→ **TASK REQUIREMENTS**:
Every entry that follows is to be duplicated exactly.

→ **DATASET ENTRIES**:
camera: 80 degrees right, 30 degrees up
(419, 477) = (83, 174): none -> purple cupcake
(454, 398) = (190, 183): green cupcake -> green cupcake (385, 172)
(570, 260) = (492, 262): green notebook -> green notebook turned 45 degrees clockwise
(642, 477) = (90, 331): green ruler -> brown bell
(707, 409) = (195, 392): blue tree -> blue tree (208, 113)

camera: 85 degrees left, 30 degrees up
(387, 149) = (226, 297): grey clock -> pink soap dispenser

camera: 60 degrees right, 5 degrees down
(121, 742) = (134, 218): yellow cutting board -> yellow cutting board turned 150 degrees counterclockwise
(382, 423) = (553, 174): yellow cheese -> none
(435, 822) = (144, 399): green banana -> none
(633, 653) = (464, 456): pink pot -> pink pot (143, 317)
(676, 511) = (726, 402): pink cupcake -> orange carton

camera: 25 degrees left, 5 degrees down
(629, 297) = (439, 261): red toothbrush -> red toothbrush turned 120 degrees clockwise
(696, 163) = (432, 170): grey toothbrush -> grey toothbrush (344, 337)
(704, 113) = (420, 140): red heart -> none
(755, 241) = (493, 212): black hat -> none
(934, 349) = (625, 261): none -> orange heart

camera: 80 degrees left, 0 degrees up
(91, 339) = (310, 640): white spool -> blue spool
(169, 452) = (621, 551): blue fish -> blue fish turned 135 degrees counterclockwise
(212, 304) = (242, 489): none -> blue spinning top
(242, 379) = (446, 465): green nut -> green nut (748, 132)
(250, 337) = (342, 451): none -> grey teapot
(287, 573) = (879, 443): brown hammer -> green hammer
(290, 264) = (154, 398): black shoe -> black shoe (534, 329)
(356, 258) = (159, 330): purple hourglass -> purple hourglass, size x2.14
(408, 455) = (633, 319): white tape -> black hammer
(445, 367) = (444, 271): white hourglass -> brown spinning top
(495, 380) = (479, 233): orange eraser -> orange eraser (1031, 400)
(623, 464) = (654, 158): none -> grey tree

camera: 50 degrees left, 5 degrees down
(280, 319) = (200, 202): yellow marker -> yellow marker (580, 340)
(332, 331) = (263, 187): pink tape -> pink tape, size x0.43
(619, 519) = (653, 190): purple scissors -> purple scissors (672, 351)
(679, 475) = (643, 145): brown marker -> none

→ **RESPONSE BELOW**:
camera: 80 degrees right, 30 degrees up
(419, 477) = (83, 174): none -> purple cupcake
(454, 398) = (190, 183): green cupcake -> green cupcake (385, 172)
(570, 260) = (492, 262): green notebook -> green notebook turned 45 degrees clockwise
(642, 477) = (90, 331): green ruler -> brown bell
(707, 409) = (195, 392): blue tree -> blue tree (208, 113)

camera: 85 degrees left, 30 degrees up
(387, 149) = (226, 297): grey clock -> pink soap dispenser

camera: 60 degrees right, 5 degrees down
(121, 742) = (134, 218): yellow cutting board -> yellow cutting board turned 150 degrees counterclockwise
(382, 423) = (553, 174): yellow cheese -> none
(435, 822) = (144, 399): green banana -> none
(633, 653) = (464, 456): pink pot -> pink pot (143, 317)
(676, 511) = (726, 402): pink cupcake -> orange carton

camera: 25 degrees left, 5 degrees down
(629, 297) = (439, 261): red toothbrush -> red toothbrush turned 120 degrees clockwise
(696, 163) = (432, 170): grey toothbrush -> grey toothbrush (344, 337)
(704, 113) = (420, 140): red heart -> none
(755, 241) = (493, 212): black hat -> none
(934, 349) = (625, 261): none -> orange heart

camera: 80 degrees left, 0 degrees up
(91, 339) = (310, 640): white spool -> blue spool
(169, 452) = (621, 551): blue fish -> blue fish turned 135 degrees counterclockwise
(212, 304) = (242, 489): none -> blue spinning top
(242, 379) = (446, 465): green nut -> green nut (748, 132)
(250, 337) = (342, 451): none -> grey teapot
(287, 573) = (879, 443): brown hammer -> green hammer
(290, 264) = (154, 398): black shoe -> black shoe (534, 329)
(356, 258) = (159, 330): purple hourglass -> purple hourglass, size x2.14
(408, 455) = (633, 319): white tape -> black hammer
(445, 367) = (444, 271): white hourglass -> brown spinning top
(495, 380) = (479, 233): orange eraser -> orange eraser (1031, 400)
(623, 464) = (654, 158): none -> grey tree

camera: 50 degrees left, 5 degrees down
(280, 319) = (200, 202): yellow marker -> yellow marker (580, 340)
(332, 331) = (263, 187): pink tape -> pink tape, size x0.43
(619, 519) = (653, 190): purple scissors -> purple scissors (672, 351)
(679, 475) = (643, 145): brown marker -> none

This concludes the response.